Object correspondence data
____
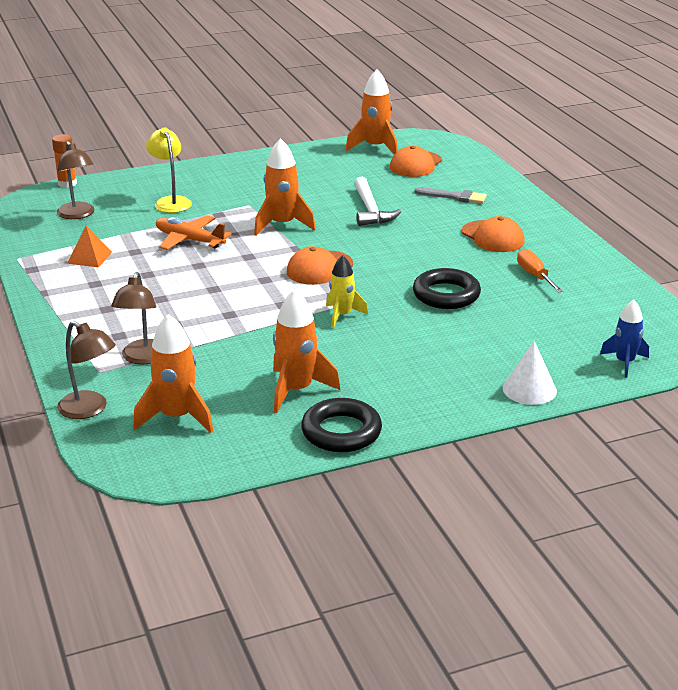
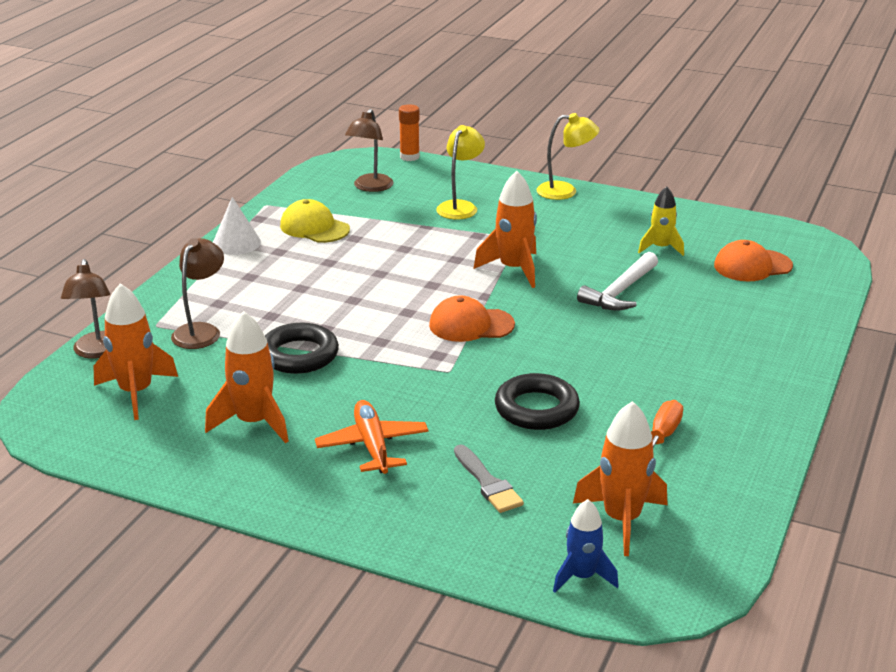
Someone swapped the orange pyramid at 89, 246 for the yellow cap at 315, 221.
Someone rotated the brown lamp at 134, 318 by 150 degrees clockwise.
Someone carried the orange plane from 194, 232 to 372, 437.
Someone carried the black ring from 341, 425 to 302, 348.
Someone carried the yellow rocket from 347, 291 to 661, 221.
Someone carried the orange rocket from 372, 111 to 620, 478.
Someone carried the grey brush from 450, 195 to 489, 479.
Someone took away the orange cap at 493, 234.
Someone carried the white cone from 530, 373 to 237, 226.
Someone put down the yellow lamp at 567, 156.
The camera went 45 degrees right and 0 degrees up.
____
# [What is required]
Which of the lines in the data hold the string "from"? Report each of them by copying it.

# [Solution to the problem]
Someone carried the orange plane from 194, 232 to 372, 437.
Someone carried the black ring from 341, 425 to 302, 348.
Someone carried the yellow rocket from 347, 291 to 661, 221.
Someone carried the orange rocket from 372, 111 to 620, 478.
Someone carried the grey brush from 450, 195 to 489, 479.
Someone carried the white cone from 530, 373 to 237, 226.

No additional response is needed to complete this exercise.